### Problem description
Please copy out all lines of the entries that contain the word "power".

···

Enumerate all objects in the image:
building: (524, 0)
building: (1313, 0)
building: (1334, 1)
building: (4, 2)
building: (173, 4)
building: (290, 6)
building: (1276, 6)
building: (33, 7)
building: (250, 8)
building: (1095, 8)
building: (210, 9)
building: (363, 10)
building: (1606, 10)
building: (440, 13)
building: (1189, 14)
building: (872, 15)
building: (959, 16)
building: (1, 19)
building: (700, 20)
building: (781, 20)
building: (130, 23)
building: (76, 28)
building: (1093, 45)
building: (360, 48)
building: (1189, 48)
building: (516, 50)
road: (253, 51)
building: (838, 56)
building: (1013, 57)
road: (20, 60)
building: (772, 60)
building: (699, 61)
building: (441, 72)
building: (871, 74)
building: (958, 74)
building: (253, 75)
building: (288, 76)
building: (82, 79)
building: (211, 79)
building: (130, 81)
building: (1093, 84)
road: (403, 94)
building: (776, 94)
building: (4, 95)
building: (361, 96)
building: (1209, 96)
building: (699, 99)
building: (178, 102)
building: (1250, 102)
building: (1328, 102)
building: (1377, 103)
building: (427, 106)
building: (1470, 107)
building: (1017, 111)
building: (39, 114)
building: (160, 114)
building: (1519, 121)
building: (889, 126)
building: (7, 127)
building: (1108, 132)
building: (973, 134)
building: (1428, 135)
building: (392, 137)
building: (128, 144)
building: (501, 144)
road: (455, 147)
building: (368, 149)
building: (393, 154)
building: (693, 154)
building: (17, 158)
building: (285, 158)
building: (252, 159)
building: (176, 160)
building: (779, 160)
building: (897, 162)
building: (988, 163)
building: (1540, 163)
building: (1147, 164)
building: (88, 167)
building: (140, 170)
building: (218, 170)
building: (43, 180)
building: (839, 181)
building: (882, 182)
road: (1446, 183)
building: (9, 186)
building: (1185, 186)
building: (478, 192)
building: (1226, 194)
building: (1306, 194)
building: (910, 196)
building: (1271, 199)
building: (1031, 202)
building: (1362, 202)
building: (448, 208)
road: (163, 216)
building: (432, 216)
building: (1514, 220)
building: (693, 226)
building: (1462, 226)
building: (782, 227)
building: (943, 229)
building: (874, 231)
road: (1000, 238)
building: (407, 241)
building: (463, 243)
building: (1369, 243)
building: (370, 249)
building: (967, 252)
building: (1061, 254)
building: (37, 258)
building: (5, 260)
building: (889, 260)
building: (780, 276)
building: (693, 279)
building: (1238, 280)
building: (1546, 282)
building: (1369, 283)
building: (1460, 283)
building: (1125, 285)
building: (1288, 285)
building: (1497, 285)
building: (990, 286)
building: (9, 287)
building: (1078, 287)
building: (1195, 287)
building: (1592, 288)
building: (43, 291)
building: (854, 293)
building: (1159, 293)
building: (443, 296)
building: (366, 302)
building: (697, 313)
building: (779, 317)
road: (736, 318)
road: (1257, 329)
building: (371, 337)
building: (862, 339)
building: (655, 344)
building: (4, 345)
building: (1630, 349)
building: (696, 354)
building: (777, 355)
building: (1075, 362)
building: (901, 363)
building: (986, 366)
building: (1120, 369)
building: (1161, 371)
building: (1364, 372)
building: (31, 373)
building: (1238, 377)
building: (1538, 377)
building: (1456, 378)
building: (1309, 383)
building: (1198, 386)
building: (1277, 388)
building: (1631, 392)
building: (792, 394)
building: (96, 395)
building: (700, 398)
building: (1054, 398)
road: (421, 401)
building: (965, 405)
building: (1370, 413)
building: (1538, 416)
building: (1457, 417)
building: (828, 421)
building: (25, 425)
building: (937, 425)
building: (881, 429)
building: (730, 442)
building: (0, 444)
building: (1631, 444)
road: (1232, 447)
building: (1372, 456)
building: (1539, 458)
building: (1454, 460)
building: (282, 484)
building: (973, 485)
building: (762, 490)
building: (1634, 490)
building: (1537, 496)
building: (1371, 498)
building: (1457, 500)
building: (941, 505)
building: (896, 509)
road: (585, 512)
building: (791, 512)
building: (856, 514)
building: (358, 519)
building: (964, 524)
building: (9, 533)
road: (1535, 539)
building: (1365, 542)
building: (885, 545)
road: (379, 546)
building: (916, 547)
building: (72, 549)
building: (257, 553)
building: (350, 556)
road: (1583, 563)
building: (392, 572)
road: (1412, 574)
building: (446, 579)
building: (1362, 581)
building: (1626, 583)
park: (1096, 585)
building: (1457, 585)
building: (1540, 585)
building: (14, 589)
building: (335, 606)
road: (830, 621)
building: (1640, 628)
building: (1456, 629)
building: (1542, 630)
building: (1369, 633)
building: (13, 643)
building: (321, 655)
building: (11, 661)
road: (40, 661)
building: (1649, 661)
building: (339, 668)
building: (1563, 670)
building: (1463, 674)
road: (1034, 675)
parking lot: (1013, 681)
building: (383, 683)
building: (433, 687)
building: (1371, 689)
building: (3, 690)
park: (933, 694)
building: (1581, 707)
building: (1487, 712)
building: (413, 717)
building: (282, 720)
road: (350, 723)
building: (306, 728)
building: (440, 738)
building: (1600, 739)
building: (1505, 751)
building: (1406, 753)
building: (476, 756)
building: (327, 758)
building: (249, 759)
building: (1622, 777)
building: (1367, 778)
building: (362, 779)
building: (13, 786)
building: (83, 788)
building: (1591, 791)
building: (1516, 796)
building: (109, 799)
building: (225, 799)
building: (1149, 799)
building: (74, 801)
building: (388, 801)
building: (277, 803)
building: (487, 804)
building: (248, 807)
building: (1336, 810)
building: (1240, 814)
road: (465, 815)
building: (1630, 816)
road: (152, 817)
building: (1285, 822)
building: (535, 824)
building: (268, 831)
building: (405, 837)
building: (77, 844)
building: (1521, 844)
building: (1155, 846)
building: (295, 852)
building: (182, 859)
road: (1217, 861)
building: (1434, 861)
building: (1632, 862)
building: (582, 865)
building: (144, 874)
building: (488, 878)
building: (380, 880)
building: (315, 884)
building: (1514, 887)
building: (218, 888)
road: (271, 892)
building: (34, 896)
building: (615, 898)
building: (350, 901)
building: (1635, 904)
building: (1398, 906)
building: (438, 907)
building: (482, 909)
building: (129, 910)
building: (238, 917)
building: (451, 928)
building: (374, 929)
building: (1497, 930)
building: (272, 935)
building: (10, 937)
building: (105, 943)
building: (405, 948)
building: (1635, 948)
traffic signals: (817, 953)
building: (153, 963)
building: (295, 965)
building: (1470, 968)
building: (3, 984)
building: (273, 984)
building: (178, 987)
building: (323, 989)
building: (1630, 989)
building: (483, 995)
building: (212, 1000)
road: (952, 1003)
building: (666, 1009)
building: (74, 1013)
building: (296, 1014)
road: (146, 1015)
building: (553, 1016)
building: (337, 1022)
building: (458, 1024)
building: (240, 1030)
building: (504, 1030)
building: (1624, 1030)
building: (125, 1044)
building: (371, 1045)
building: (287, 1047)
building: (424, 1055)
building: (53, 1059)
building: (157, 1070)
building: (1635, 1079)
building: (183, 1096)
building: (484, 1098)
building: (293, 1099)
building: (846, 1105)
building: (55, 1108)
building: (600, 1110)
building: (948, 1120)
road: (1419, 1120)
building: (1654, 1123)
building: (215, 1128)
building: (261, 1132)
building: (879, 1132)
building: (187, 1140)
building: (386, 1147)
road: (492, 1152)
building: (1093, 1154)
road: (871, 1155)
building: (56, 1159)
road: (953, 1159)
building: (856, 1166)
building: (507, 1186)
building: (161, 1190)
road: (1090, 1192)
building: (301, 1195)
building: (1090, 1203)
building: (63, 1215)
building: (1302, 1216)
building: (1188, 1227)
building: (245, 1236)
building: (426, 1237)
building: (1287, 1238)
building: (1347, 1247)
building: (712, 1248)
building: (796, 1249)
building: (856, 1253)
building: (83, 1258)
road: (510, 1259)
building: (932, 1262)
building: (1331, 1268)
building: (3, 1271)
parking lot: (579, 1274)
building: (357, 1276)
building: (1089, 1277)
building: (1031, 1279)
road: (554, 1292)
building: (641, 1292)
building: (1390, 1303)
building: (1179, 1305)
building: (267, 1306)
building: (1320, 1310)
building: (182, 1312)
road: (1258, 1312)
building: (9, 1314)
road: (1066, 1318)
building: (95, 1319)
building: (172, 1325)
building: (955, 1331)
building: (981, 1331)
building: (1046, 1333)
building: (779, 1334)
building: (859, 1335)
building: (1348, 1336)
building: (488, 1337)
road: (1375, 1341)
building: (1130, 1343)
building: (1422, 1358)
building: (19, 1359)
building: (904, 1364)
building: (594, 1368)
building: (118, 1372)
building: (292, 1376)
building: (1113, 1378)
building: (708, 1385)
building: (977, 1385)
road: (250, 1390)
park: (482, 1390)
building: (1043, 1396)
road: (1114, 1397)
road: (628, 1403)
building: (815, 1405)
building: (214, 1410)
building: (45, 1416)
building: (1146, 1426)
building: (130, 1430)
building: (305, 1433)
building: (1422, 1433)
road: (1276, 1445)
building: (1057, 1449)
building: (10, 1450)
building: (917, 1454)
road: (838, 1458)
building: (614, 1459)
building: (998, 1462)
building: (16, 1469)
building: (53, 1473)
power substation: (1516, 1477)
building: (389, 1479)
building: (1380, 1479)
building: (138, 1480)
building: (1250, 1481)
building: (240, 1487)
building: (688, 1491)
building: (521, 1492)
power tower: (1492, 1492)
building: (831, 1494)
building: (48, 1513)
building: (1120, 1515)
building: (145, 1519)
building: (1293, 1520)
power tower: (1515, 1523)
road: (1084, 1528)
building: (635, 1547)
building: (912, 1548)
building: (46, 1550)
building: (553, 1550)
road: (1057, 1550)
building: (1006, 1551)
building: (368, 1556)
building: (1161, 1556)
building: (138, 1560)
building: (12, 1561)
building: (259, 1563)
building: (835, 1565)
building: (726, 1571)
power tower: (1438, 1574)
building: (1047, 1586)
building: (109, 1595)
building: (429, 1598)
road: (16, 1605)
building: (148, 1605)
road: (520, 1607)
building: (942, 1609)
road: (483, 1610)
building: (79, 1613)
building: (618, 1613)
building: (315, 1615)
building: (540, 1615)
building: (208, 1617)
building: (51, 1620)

···

### Answer to the exercise
power substation: (1516, 1477)
power tower: (1492, 1492)
power tower: (1515, 1523)
power tower: (1438, 1574)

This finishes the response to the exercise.